### Exercise requirements
Write out word for word each line from the one containing "black fork: 4 -> 2" through the close of the listing, including both ends. Pictures do not belong in the copy.
***** Material shown
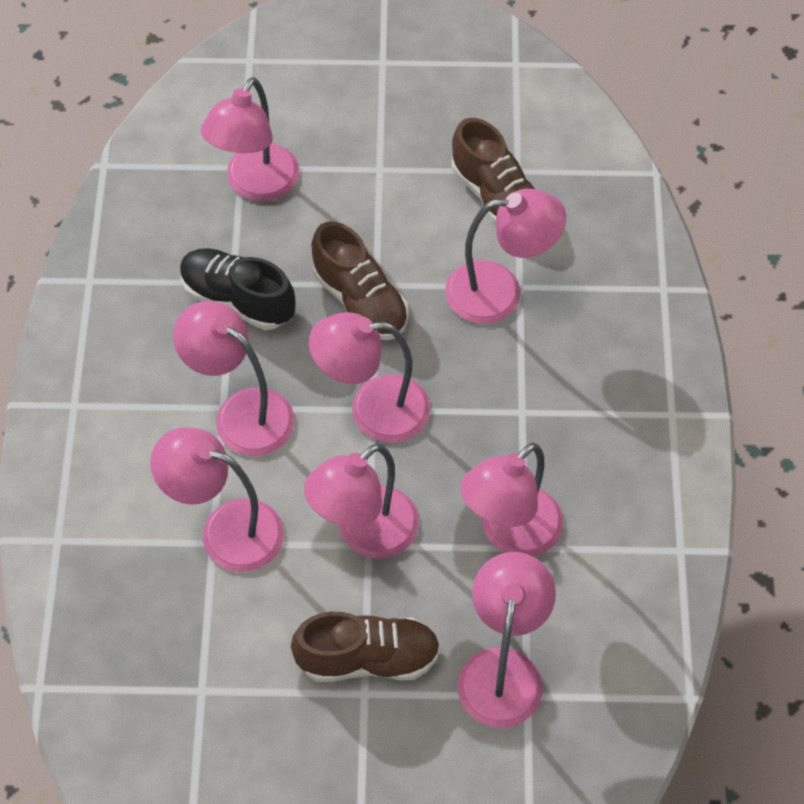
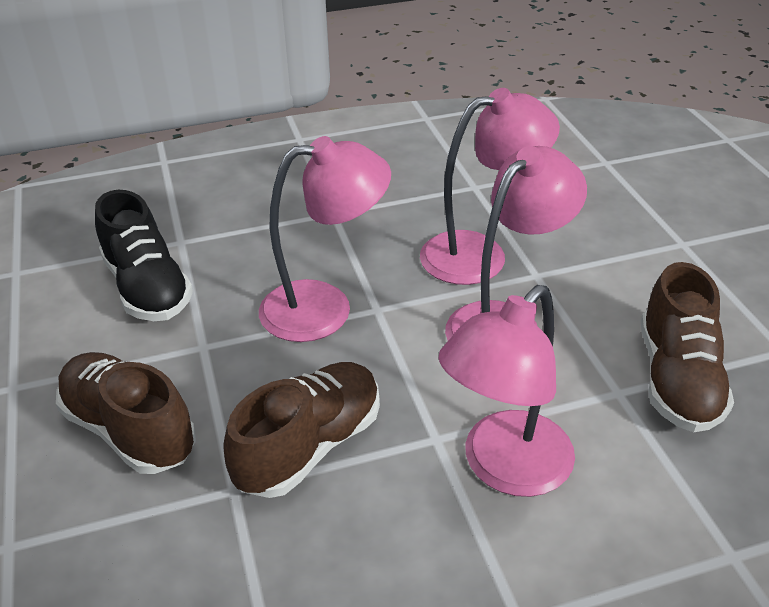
pink lamp: 8 -> 4

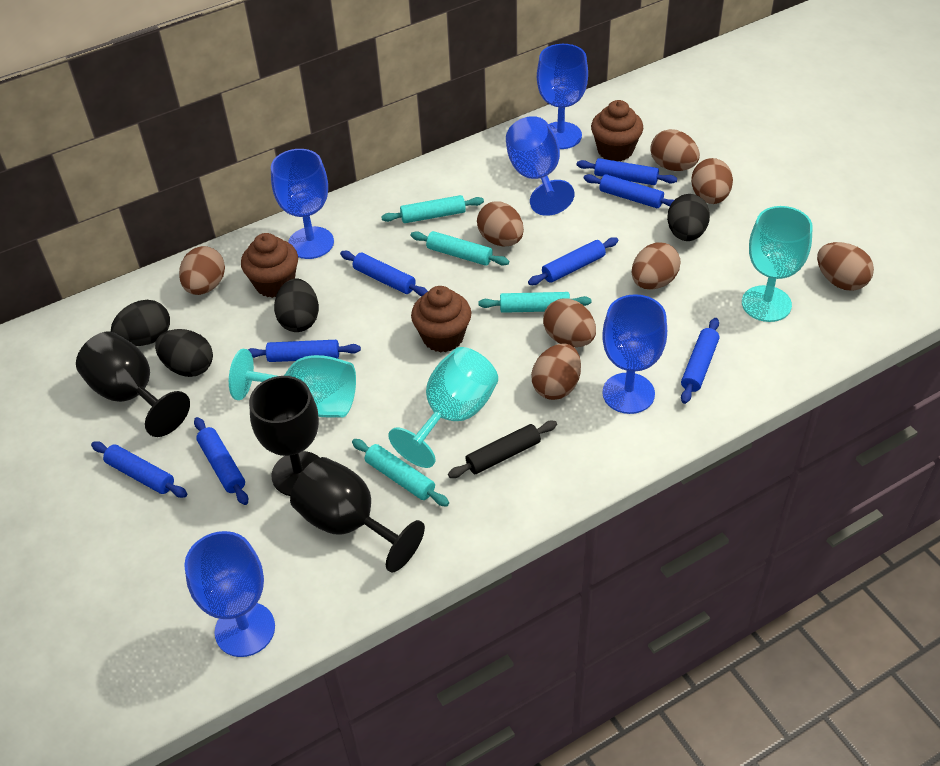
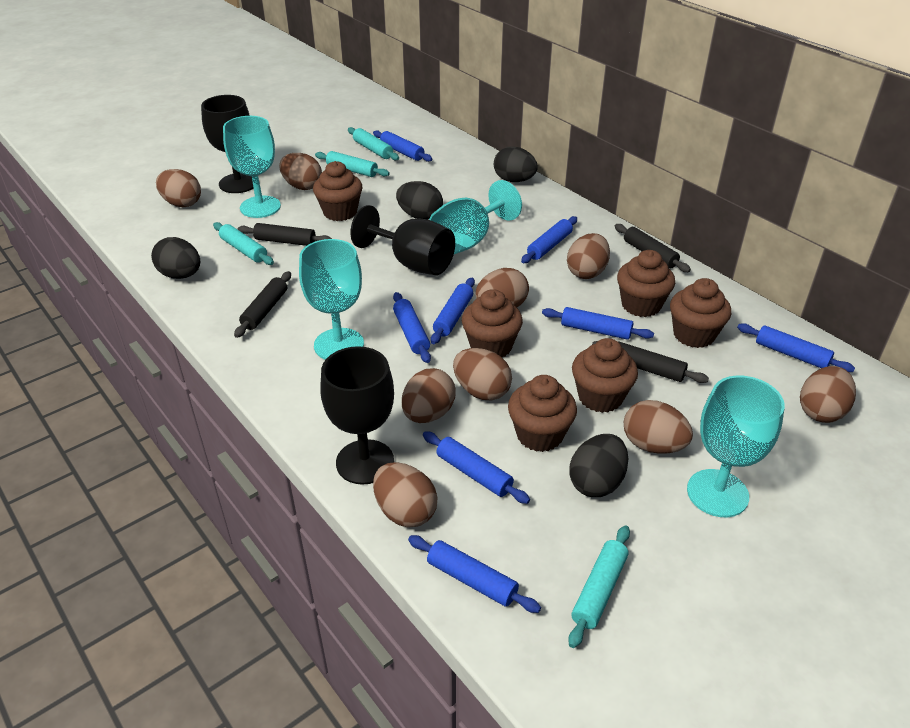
black rolling pin: 1 -> 4
blue goblet: 5 -> 0
brown cupcake: 3 -> 6
brown egg: 8 -> 9
turquoise goblet: 3 -> 4

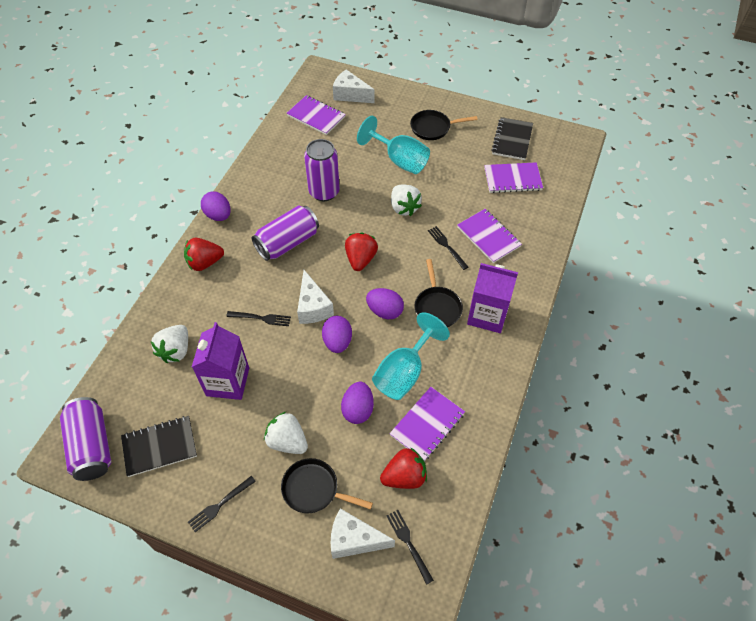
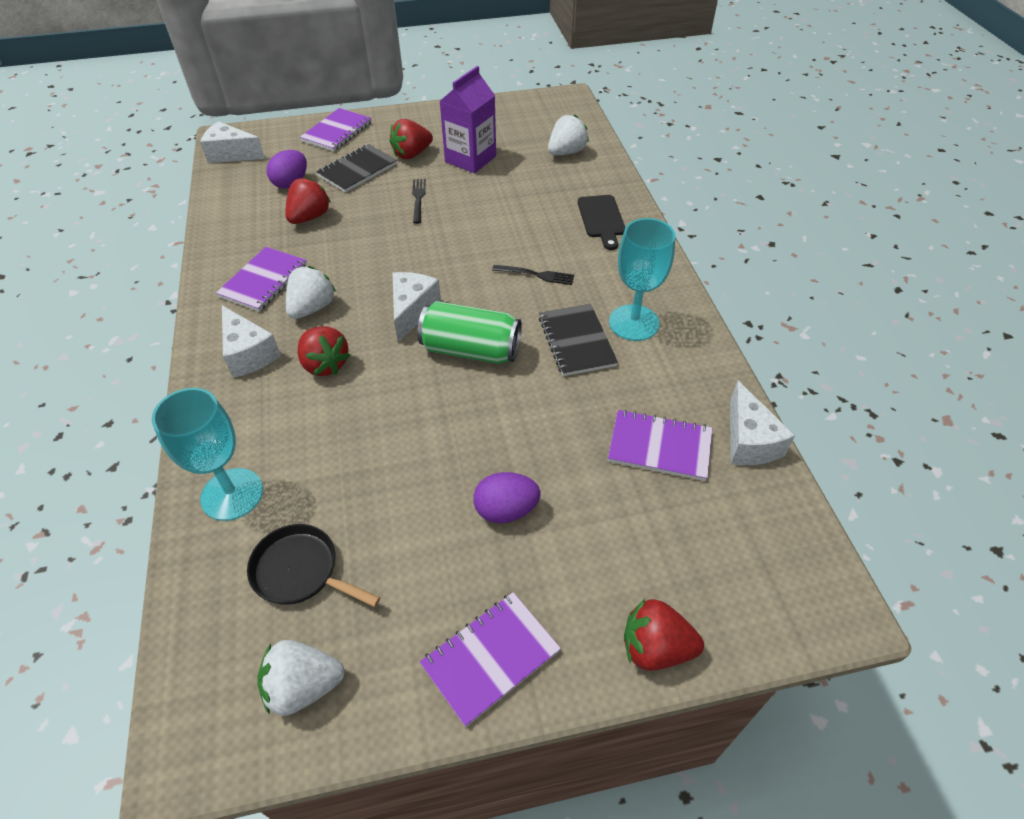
black cutting board: 0 -> 1
black fork: 4 -> 2
black pan: 3 -> 1
green can: 0 -> 1
purple can: 3 -> 0
purple carton: 2 -> 1
purple egg: 4 -> 2
red strawberry: 3 -> 4
white cheese: 3 -> 4

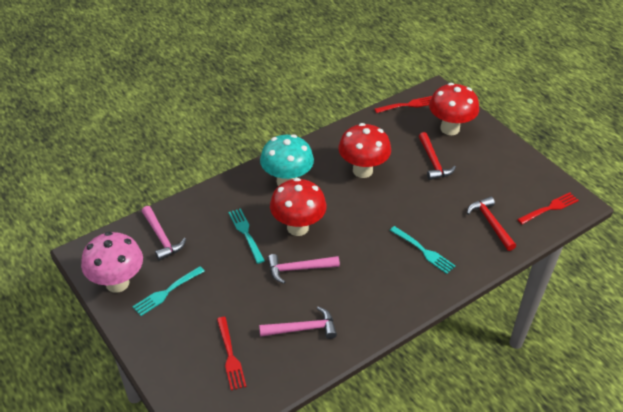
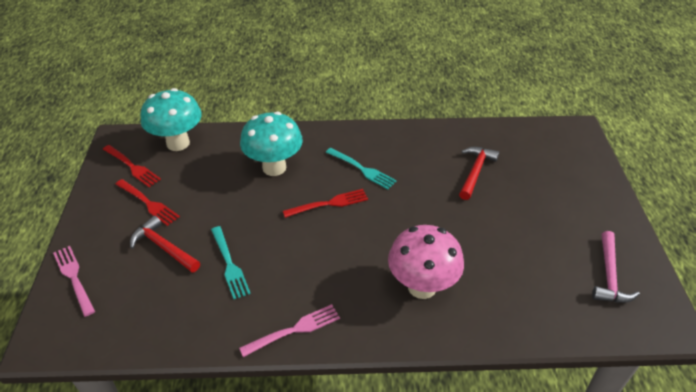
pink fork: 0 -> 2
pink hammer: 3 -> 1
red mushroom: 3 -> 0
turquoise fork: 3 -> 2
turquoise mushroom: 1 -> 2

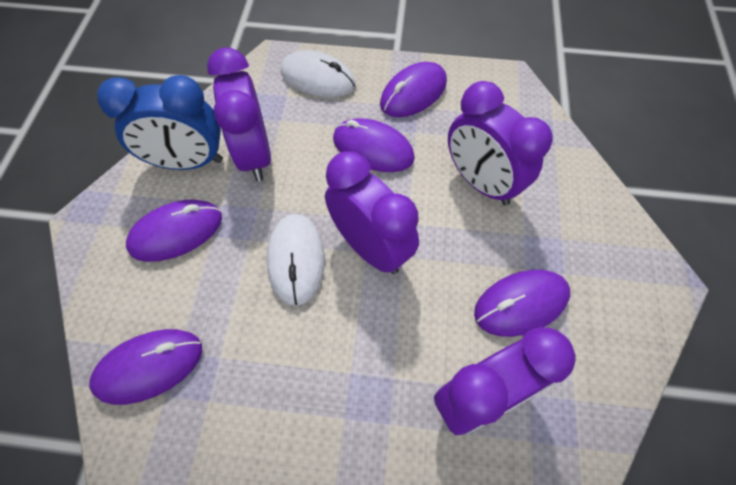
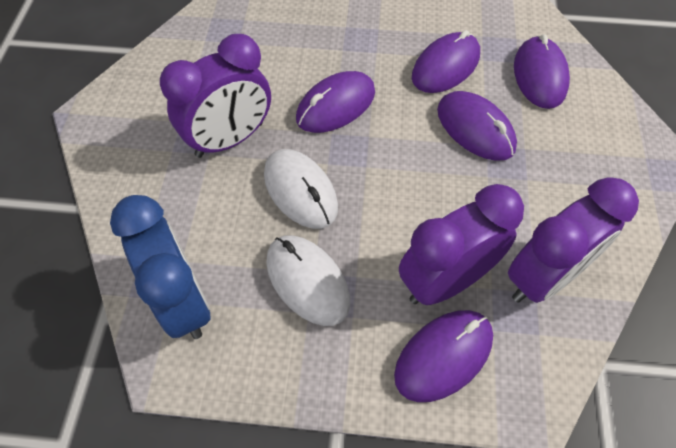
purple clock: 4 -> 3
**********
### Expected answer
black fork: 4 -> 2
black pan: 3 -> 1
green can: 0 -> 1
purple can: 3 -> 0
purple carton: 2 -> 1
purple egg: 4 -> 2
red strawberry: 3 -> 4
white cheese: 3 -> 4

pink fork: 0 -> 2
pink hammer: 3 -> 1
red mushroom: 3 -> 0
turquoise fork: 3 -> 2
turquoise mushroom: 1 -> 2

purple clock: 4 -> 3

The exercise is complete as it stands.